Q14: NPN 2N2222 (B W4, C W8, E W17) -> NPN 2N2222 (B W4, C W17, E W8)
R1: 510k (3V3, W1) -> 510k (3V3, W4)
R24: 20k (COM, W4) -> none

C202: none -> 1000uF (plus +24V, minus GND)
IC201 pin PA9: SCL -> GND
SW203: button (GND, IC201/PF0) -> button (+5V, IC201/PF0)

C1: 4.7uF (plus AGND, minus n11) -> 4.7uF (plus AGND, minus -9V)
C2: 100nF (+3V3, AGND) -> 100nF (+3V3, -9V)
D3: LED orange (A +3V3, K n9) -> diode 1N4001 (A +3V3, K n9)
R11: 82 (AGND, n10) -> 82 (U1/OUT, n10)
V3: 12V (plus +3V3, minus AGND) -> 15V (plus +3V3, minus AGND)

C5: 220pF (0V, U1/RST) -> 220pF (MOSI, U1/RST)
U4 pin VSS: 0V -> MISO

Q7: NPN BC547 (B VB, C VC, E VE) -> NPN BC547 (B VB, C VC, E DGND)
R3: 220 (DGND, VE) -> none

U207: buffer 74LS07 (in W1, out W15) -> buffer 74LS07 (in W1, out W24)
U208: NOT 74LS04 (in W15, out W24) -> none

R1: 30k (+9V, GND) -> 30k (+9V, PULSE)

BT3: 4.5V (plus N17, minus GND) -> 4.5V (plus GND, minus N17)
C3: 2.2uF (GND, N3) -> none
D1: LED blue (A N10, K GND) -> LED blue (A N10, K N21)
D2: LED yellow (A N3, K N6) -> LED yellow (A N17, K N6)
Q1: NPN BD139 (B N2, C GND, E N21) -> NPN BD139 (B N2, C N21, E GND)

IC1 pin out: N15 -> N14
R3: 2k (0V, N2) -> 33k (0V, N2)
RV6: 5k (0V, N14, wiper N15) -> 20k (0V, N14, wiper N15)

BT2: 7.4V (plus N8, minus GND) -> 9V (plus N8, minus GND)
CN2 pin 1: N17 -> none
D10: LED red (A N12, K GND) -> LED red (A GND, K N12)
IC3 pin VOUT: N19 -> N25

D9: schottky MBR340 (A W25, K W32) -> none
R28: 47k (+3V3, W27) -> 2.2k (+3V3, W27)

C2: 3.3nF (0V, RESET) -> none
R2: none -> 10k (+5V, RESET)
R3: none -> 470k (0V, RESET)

▶ **TASK DETAILS**:
Check each line of the data above for the string "plus", then report how many lines have it, with no other words.

▶ **EXERCISE RESPONSE**:
5